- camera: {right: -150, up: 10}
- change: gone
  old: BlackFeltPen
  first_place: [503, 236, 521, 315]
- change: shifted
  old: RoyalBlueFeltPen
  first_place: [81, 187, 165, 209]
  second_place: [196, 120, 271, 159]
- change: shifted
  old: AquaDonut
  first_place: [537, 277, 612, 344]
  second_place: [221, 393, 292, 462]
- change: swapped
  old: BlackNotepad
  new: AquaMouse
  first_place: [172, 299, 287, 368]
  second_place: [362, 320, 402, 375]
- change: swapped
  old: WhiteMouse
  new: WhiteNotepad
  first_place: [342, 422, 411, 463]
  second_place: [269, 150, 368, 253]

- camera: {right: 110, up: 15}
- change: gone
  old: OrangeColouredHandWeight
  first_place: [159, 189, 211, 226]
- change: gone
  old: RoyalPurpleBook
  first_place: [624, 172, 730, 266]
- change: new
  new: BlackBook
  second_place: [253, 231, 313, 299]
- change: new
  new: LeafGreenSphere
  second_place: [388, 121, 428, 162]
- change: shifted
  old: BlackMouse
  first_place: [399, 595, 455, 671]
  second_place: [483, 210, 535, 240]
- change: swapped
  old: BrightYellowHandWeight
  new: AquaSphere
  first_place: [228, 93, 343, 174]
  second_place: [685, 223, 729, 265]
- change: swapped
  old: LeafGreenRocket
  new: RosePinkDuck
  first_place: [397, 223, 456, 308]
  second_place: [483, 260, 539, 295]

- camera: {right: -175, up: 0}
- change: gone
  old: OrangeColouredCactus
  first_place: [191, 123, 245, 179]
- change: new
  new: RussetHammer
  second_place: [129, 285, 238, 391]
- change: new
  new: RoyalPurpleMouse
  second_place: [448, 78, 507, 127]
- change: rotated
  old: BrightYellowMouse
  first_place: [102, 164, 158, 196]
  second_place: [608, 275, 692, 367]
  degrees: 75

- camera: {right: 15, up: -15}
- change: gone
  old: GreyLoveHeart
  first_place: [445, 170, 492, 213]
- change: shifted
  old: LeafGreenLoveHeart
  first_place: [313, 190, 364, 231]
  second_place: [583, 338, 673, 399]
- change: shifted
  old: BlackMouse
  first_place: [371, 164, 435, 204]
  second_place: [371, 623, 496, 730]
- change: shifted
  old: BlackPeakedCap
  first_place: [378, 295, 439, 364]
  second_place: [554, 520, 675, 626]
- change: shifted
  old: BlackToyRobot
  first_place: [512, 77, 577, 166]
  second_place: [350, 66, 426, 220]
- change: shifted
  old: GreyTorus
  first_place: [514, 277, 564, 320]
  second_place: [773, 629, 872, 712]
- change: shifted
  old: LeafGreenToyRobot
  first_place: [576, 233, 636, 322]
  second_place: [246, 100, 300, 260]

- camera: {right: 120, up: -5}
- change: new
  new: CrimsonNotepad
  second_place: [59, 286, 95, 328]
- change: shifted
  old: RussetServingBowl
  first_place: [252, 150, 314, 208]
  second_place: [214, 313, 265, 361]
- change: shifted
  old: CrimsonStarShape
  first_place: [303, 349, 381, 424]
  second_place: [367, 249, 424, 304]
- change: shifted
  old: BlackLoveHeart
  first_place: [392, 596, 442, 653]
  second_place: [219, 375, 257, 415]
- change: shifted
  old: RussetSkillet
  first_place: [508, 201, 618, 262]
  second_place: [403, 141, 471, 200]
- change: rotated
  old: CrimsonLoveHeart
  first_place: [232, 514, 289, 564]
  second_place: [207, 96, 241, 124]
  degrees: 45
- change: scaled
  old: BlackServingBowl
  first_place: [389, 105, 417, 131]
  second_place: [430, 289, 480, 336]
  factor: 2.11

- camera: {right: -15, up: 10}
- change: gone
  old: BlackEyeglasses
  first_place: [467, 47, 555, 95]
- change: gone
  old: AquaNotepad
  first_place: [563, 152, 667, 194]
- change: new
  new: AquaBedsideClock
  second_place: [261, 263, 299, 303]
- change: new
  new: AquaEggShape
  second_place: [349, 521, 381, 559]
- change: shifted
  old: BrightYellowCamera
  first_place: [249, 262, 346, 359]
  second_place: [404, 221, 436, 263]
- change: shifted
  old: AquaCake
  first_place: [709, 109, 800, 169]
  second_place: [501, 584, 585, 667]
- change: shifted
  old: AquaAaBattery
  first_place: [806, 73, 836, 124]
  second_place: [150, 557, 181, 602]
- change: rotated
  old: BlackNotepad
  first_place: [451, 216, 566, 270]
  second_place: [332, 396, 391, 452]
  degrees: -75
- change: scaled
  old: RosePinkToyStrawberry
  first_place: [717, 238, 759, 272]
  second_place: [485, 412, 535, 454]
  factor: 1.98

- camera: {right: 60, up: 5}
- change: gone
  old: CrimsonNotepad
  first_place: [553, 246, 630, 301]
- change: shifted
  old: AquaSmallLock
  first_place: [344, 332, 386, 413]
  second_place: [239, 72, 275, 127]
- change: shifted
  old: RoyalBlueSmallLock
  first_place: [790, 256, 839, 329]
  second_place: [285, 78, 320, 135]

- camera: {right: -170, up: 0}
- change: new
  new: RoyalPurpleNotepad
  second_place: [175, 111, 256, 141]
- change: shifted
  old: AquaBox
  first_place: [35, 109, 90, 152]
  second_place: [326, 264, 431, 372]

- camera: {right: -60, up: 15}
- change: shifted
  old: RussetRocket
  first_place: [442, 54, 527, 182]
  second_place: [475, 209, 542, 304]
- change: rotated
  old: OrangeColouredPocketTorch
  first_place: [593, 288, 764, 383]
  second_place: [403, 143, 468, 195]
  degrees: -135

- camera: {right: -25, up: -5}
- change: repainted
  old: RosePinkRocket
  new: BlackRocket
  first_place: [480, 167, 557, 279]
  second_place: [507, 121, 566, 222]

PROBLEM DESCRIPTION ->
Among the records above, a stretch begins at the line containing "old: WhiteMouse" and ends at the line containing "first_place: [342, 422, 411, 463]". Restate that stretch word for word, and nothing else.

RESULT FOR THIS TASK ->
  old: WhiteMouse
  new: WhiteNotepad
  first_place: [342, 422, 411, 463]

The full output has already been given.